THE REQUEST » Find every line in the items that contains the string "kern", matching case exactly, and copy each of those lines in full.

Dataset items
● ● ●
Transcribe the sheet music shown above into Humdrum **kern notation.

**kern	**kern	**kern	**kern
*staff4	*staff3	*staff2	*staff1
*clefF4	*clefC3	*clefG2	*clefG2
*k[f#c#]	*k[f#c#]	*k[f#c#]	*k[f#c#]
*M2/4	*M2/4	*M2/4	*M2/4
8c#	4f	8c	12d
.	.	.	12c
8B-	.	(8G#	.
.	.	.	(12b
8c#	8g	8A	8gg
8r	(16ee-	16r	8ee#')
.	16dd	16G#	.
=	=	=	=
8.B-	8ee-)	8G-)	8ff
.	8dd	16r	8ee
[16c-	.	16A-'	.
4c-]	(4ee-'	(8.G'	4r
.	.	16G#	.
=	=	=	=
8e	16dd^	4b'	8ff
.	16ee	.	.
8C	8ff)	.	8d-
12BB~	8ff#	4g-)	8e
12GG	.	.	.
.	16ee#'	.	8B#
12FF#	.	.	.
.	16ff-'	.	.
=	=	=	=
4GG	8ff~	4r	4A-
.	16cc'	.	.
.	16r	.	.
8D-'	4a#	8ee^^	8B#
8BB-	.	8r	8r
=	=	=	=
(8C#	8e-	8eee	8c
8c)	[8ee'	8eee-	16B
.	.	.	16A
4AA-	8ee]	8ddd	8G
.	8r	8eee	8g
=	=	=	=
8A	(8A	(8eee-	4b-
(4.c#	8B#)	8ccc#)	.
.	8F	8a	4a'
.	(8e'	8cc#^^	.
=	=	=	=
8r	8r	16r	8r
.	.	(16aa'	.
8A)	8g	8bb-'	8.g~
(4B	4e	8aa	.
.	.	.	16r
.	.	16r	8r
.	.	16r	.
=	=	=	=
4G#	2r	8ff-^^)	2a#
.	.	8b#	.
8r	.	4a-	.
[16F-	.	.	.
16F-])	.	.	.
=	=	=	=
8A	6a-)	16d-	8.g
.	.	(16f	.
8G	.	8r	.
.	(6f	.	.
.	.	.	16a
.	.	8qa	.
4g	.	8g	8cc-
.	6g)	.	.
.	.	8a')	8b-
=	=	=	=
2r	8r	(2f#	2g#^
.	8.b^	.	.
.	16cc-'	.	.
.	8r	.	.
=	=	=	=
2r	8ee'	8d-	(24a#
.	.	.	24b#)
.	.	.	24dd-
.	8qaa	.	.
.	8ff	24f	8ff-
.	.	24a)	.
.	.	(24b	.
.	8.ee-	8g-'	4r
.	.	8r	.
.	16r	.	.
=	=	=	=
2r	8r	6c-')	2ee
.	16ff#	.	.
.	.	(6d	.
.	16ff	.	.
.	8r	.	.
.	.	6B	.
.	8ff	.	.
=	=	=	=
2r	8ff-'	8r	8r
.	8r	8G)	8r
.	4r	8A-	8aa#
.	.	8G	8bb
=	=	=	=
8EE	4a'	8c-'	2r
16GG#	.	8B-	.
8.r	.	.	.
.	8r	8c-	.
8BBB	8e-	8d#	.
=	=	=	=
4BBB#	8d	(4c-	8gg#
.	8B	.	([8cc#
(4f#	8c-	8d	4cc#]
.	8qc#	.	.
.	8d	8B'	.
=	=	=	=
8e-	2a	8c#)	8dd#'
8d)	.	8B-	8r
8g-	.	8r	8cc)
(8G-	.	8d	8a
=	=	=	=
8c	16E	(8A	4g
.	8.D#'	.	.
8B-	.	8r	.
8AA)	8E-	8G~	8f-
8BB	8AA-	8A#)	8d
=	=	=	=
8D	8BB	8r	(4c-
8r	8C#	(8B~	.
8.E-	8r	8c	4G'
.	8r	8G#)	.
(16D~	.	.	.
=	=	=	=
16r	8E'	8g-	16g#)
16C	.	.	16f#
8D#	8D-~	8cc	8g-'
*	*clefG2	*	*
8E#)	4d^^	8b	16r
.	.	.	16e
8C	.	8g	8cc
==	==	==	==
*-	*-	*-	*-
● ● ●
REPLY TO THE TASK »
Transcribe the sheet music shown above into Humdrum **kern notation.
**kern	**kern	**kern	**kern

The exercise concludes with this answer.